## Required work
The answer should be the records below, word for word, with every image left out.

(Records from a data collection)
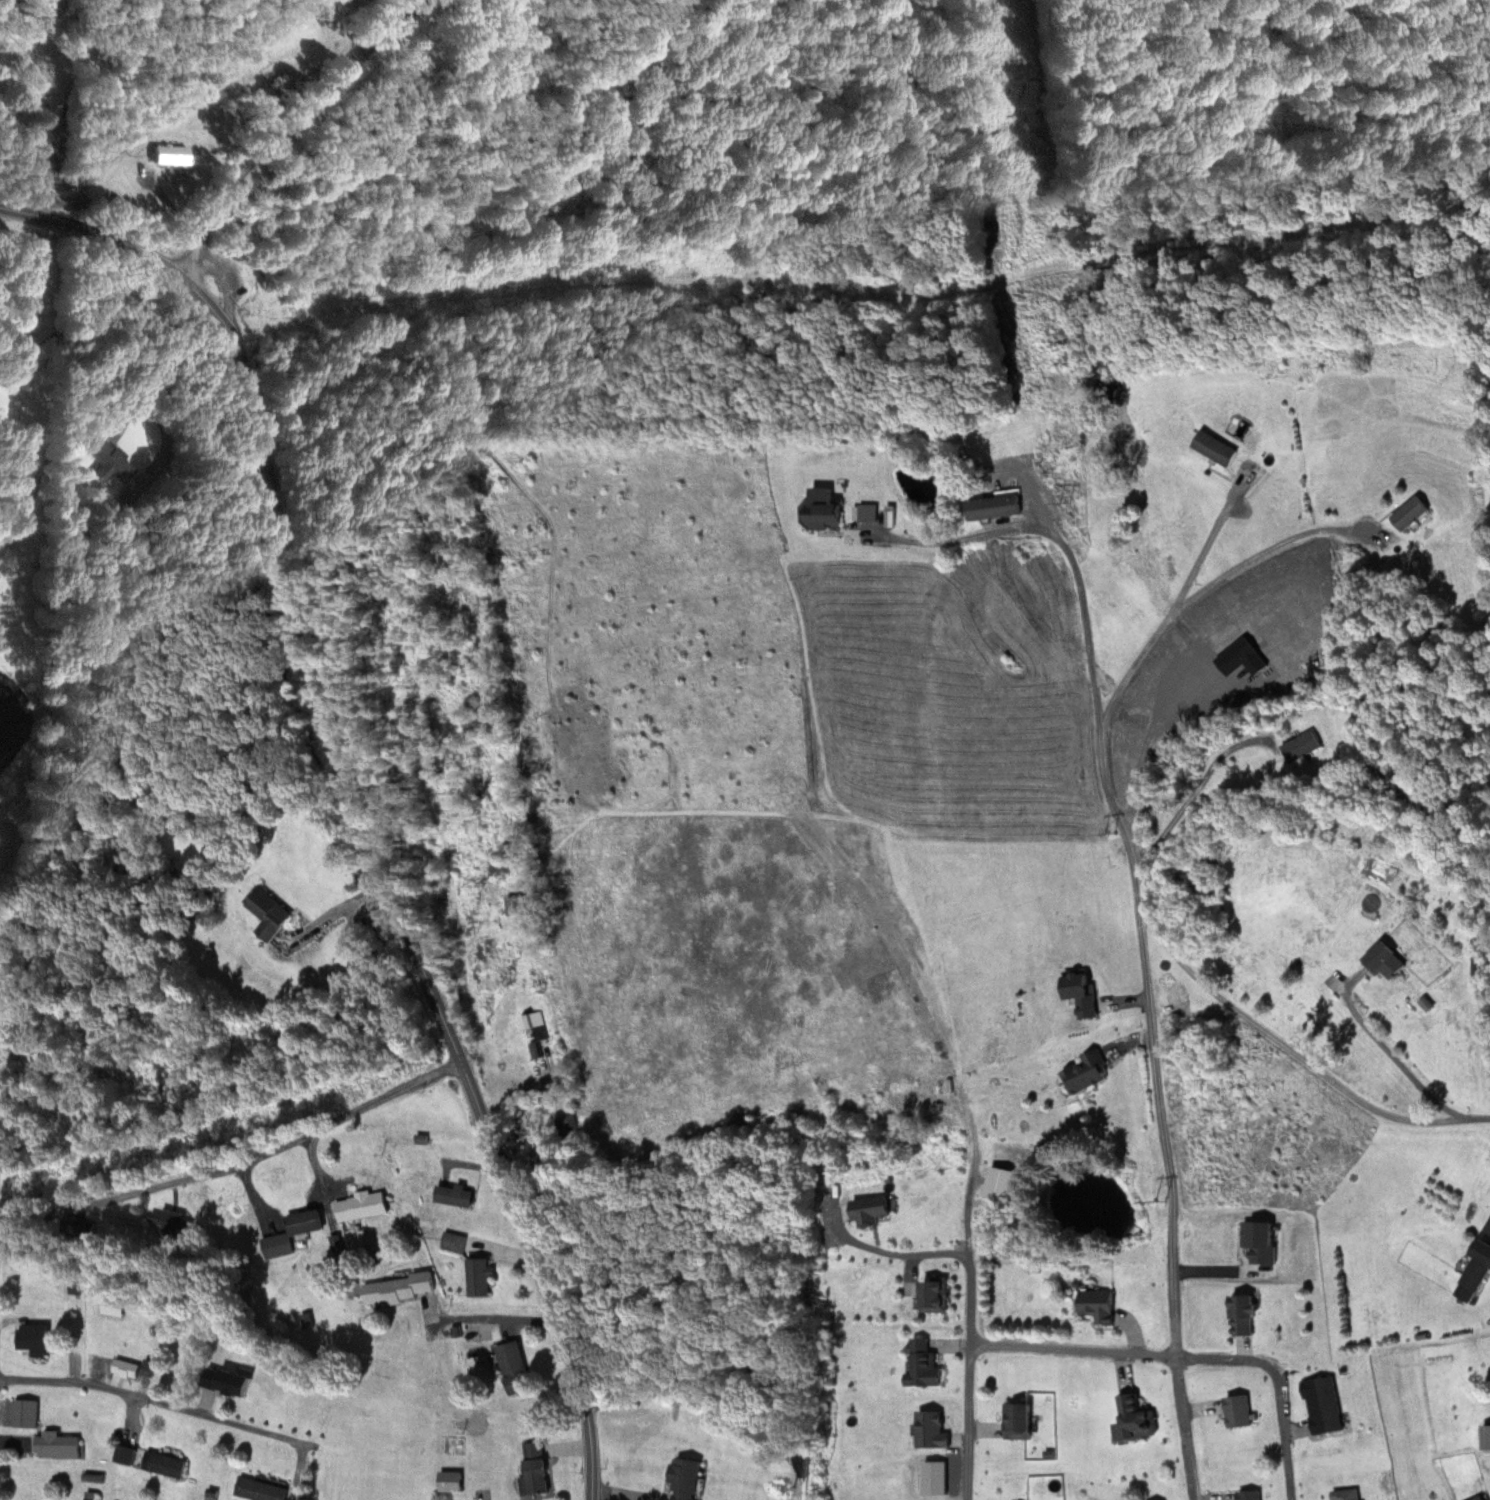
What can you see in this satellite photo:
road: (288, 120)
building: (173, 154)
road: (101, 230)
road: (684, 285)
building: (1216, 447)
building: (112, 464)
building: (993, 507)
building: (866, 512)
building: (1411, 512)
building: (824, 515)
building: (1302, 746)
power tower: (1107, 833)
road: (390, 890)
building: (268, 914)
building: (1386, 960)
building: (1481, 968)
building: (535, 1032)
road: (1150, 1036)
road: (1283, 1043)
building: (1087, 1072)
road: (276, 1146)
building: (1001, 1184)
building: (452, 1195)
power tower: (1157, 1201)
building: (361, 1206)
building: (872, 1210)
road: (39, 1215)
building: (167, 1220)
building: (305, 1222)
building: (1487, 1226)
building: (452, 1242)
building: (1473, 1272)
building: (477, 1277)
building: (396, 1289)
building: (935, 1296)
building: (1098, 1305)
building: (113, 1307)
building: (1244, 1315)
road: (967, 1334)
building: (34, 1339)
road: (1071, 1349)
building: (924, 1365)
building: (513, 1368)
building: (125, 1369)
building: (228, 1382)
road: (1275, 1384)
road: (149, 1399)
building: (1322, 1405)
building: (1239, 1410)
building: (24, 1413)
building: (1137, 1418)
building: (1019, 1420)
building: (927, 1428)
building: (1487, 1437)
building: (55, 1444)
building: (148, 1459)
building: (534, 1468)
building: (685, 1476)
building: (258, 1489)
building: (1347, 1493)
building: (1250, 1494)
building: (1479, 1497)

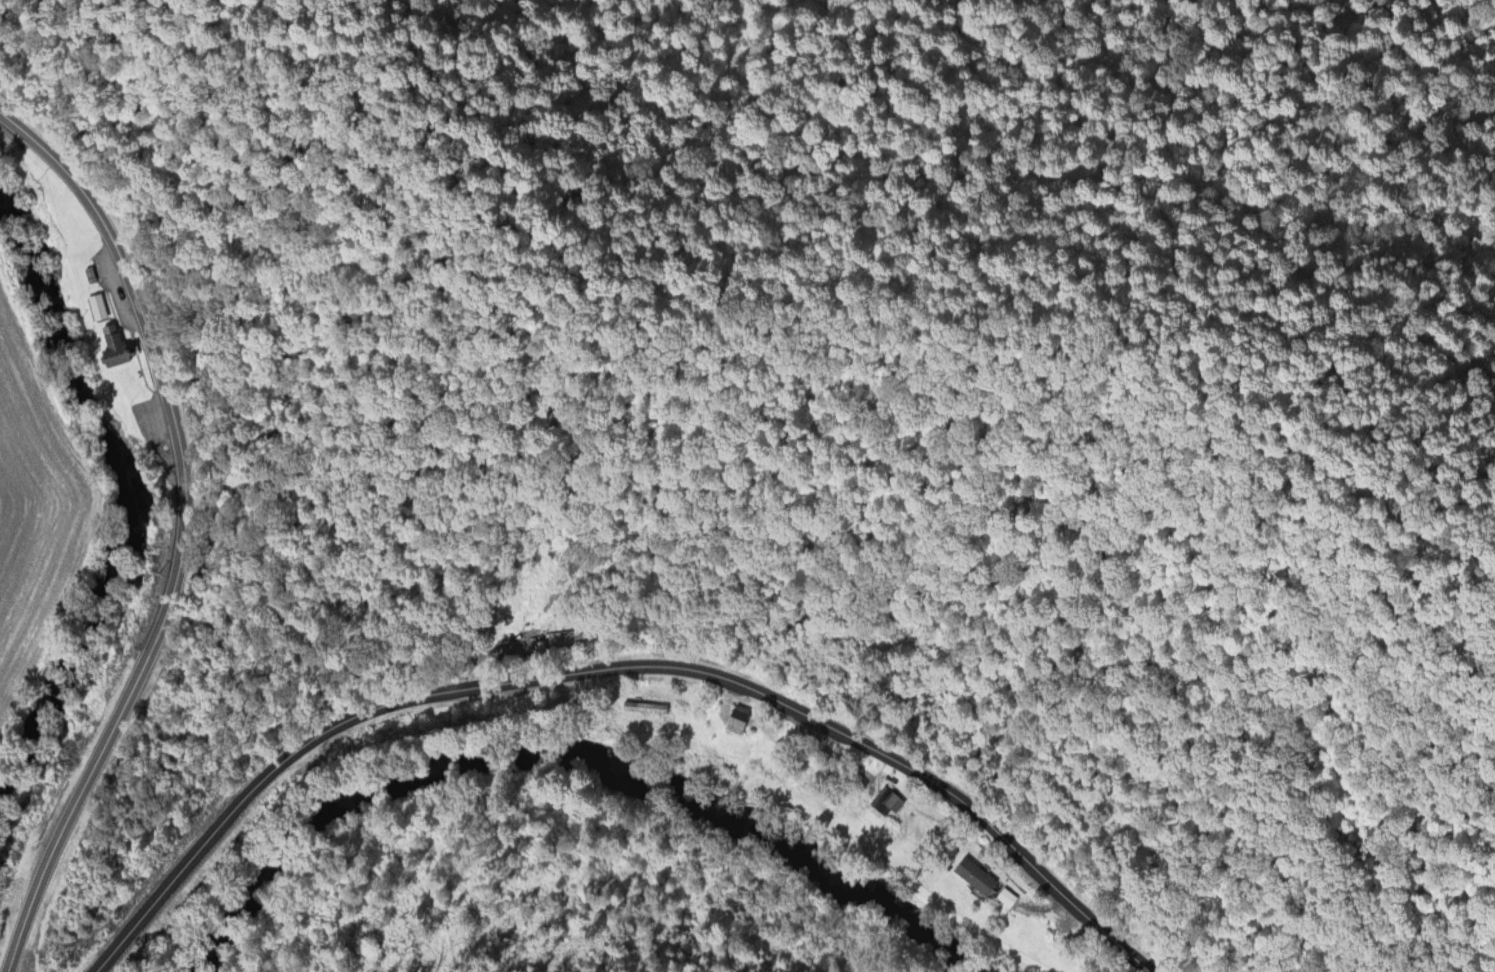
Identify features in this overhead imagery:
parking lot: (119, 286)
building: (98, 302)
building: (117, 345)
parking lot: (159, 424)
river: (120, 478)
crop: (40, 497)
road: (186, 530)
road: (614, 664)
building: (645, 704)
building: (738, 715)
river: (583, 746)
building: (887, 796)
building: (1014, 907)
building: (1040, 927)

## Completed task
What can you see in this satellite photo:
road: (288, 120)
building: (173, 154)
road: (101, 230)
road: (684, 285)
building: (1216, 447)
building: (112, 464)
building: (993, 507)
building: (866, 512)
building: (1411, 512)
building: (824, 515)
building: (1302, 746)
power tower: (1107, 833)
road: (390, 890)
building: (268, 914)
building: (1386, 960)
building: (1481, 968)
building: (535, 1032)
road: (1150, 1036)
road: (1283, 1043)
building: (1087, 1072)
road: (276, 1146)
building: (1001, 1184)
building: (452, 1195)
power tower: (1157, 1201)
building: (361, 1206)
building: (872, 1210)
road: (39, 1215)
building: (167, 1220)
building: (305, 1222)
building: (1487, 1226)
building: (452, 1242)
building: (1473, 1272)
building: (477, 1277)
building: (396, 1289)
building: (935, 1296)
building: (1098, 1305)
building: (113, 1307)
building: (1244, 1315)
road: (967, 1334)
building: (34, 1339)
road: (1071, 1349)
building: (924, 1365)
building: (513, 1368)
building: (125, 1369)
building: (228, 1382)
road: (1275, 1384)
road: (149, 1399)
building: (1322, 1405)
building: (1239, 1410)
building: (24, 1413)
building: (1137, 1418)
building: (1019, 1420)
building: (927, 1428)
building: (1487, 1437)
building: (55, 1444)
building: (148, 1459)
building: (534, 1468)
building: (685, 1476)
building: (258, 1489)
building: (1347, 1493)
building: (1250, 1494)
building: (1479, 1497)

Identify features in this overhead imagery:
parking lot: (119, 286)
building: (98, 302)
building: (117, 345)
parking lot: (159, 424)
river: (120, 478)
crop: (40, 497)
road: (186, 530)
road: (614, 664)
building: (645, 704)
building: (738, 715)
river: (583, 746)
building: (887, 796)
building: (1014, 907)
building: (1040, 927)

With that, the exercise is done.